*AVAILABLE DATA*
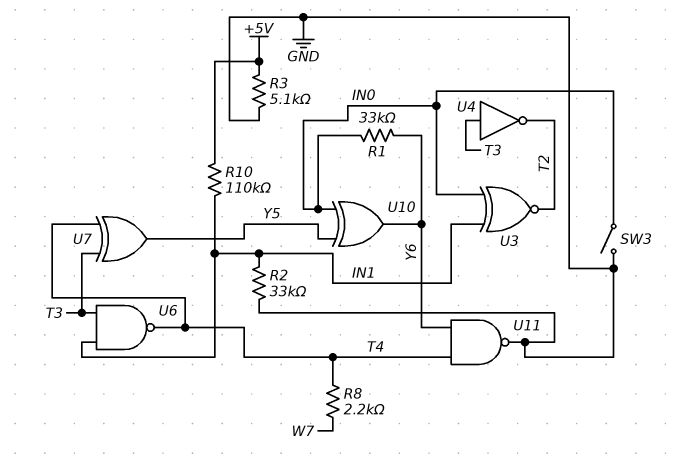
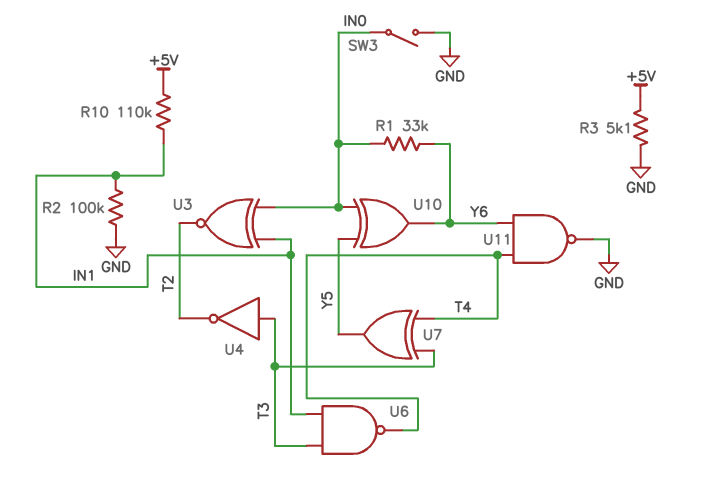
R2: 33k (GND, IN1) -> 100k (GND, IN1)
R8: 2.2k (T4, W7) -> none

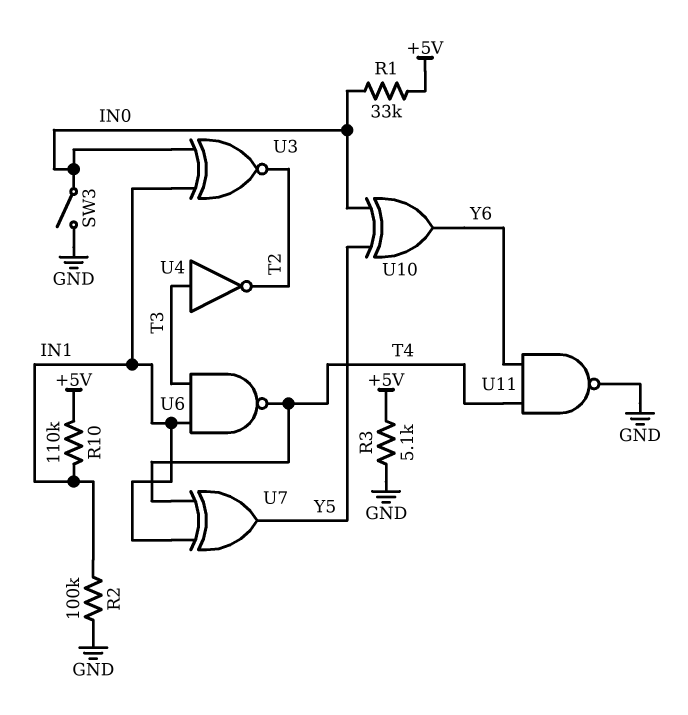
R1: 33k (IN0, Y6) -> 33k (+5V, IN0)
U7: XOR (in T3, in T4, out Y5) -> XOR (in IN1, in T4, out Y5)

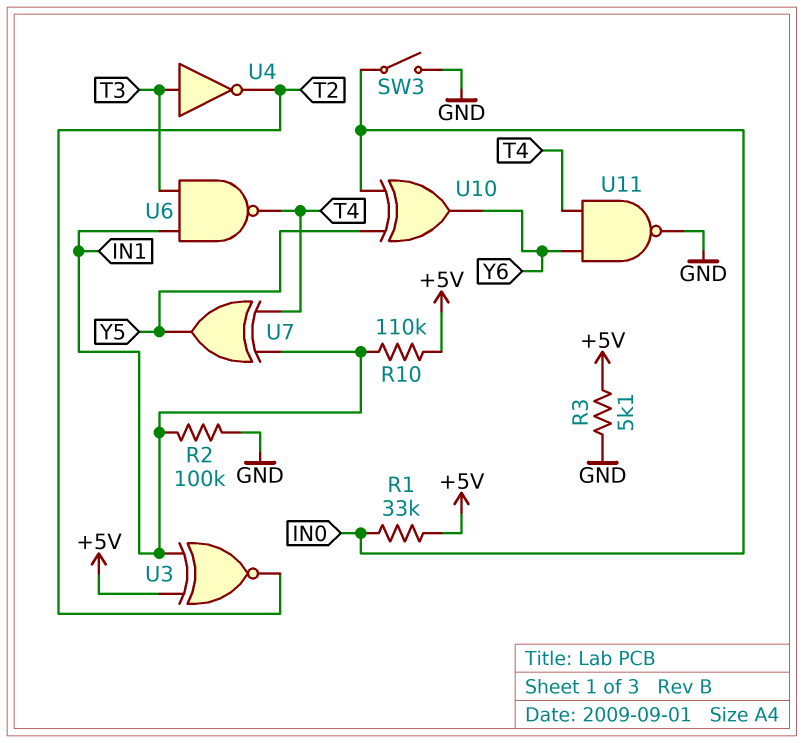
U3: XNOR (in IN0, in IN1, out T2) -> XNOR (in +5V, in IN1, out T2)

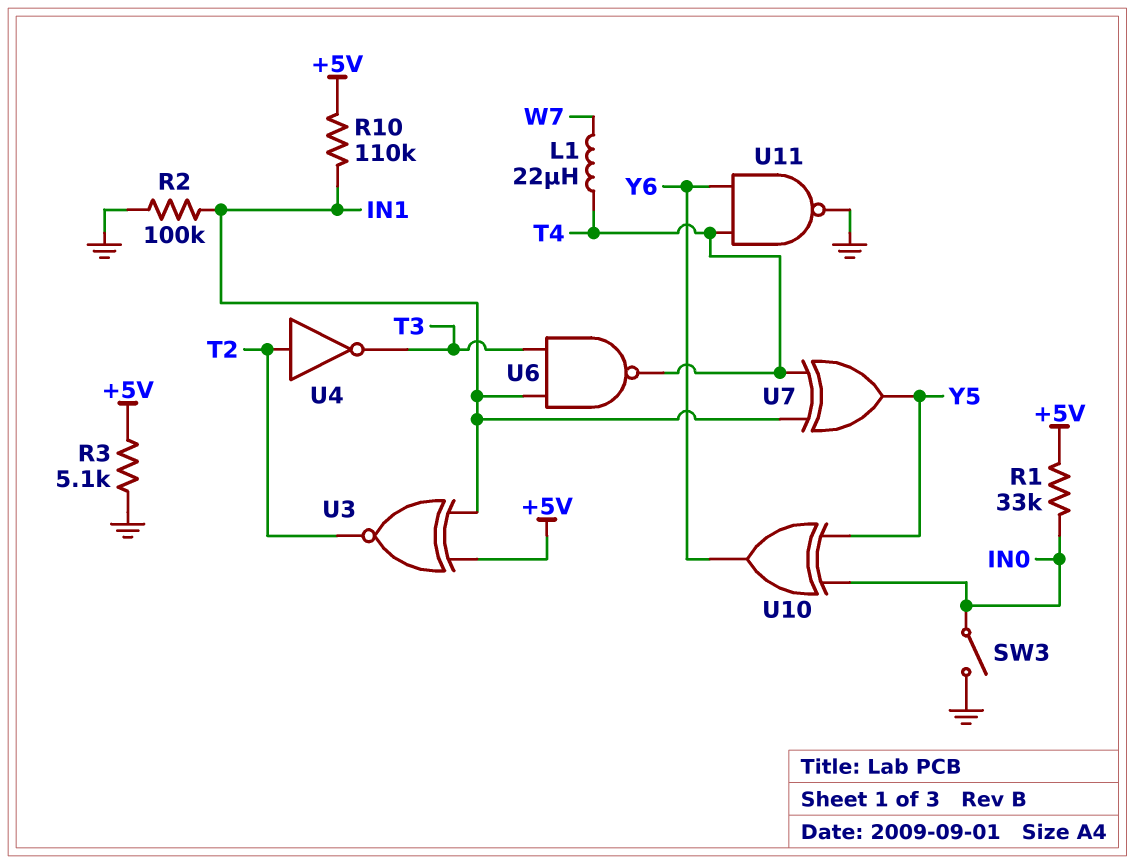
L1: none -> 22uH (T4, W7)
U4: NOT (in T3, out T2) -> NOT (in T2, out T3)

* * *

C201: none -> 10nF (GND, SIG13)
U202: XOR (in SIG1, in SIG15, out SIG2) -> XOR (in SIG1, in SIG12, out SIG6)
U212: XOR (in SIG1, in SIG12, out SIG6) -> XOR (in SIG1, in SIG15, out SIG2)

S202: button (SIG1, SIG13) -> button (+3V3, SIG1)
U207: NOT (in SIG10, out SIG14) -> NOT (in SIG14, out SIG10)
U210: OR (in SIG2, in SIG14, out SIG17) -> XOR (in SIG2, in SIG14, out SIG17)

---

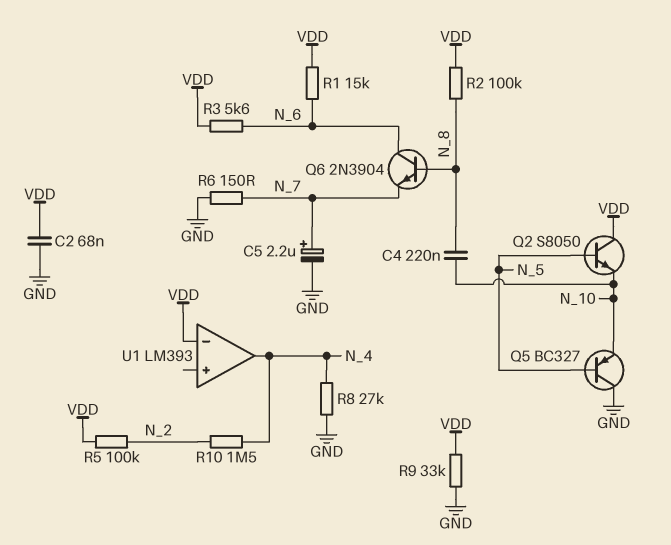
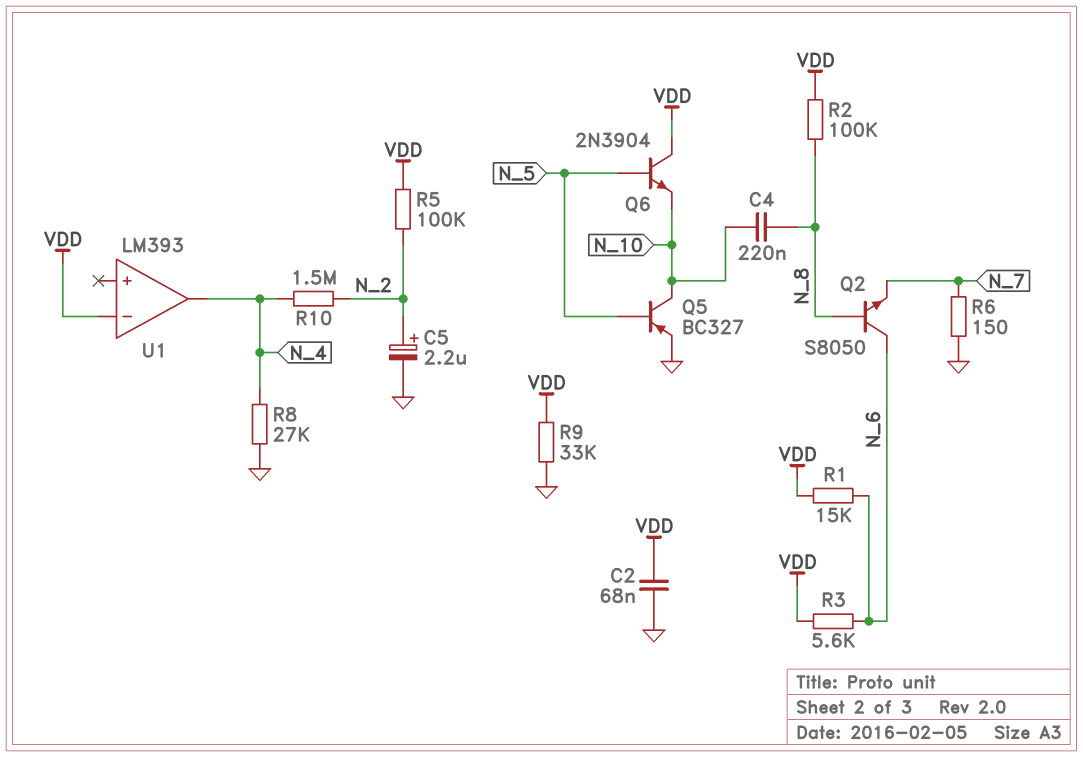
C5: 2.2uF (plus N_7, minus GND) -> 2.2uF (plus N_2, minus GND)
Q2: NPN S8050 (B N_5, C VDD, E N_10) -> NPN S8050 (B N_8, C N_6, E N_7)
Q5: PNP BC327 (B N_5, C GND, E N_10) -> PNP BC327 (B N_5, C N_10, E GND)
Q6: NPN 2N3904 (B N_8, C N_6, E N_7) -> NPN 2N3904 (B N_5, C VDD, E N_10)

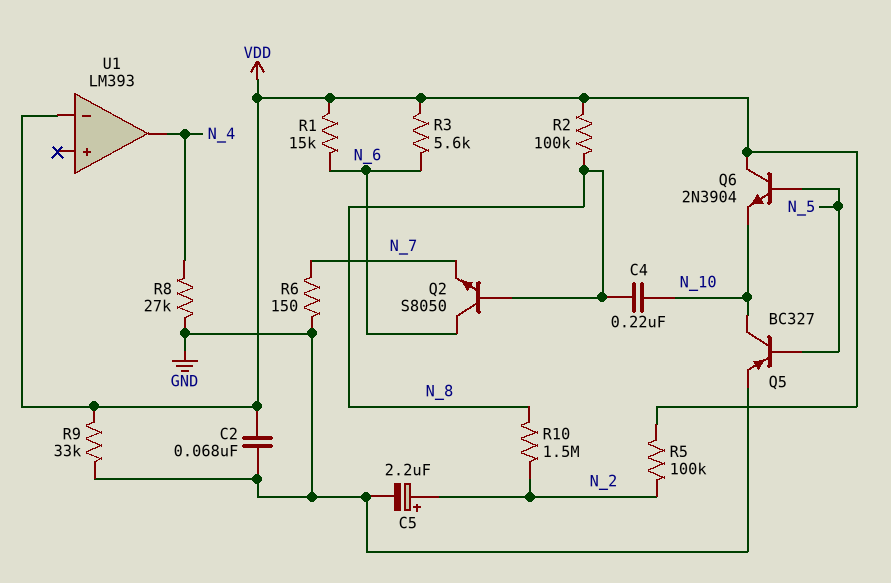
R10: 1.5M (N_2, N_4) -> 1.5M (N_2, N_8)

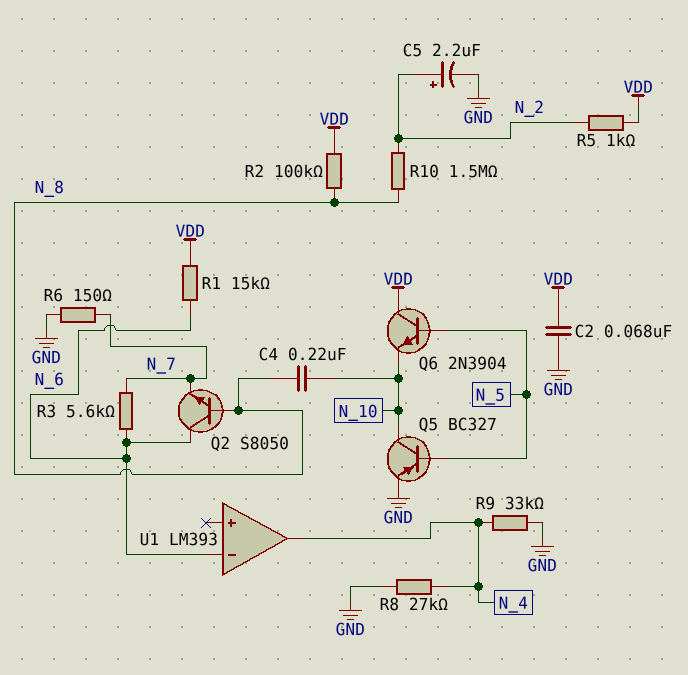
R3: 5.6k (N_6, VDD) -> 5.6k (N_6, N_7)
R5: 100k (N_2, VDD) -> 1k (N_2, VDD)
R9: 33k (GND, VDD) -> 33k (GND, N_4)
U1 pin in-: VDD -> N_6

*WHAT IS EXPECTED*
With the pictures omitted, copy exactly the lines of the listing above starting at the line containing "R8: 2.2k (T4, W7) -> none" and ending at the line containing "U4: NOT (in", both included.

*OUTPUT BELOW*
R8: 2.2k (T4, W7) -> none

R1: 33k (IN0, Y6) -> 33k (+5V, IN0)
U7: XOR (in T3, in T4, out Y5) -> XOR (in IN1, in T4, out Y5)

U3: XNOR (in IN0, in IN1, out T2) -> XNOR (in +5V, in IN1, out T2)

L1: none -> 22uH (T4, W7)
U4: NOT (in T3, out T2) -> NOT (in T2, out T3)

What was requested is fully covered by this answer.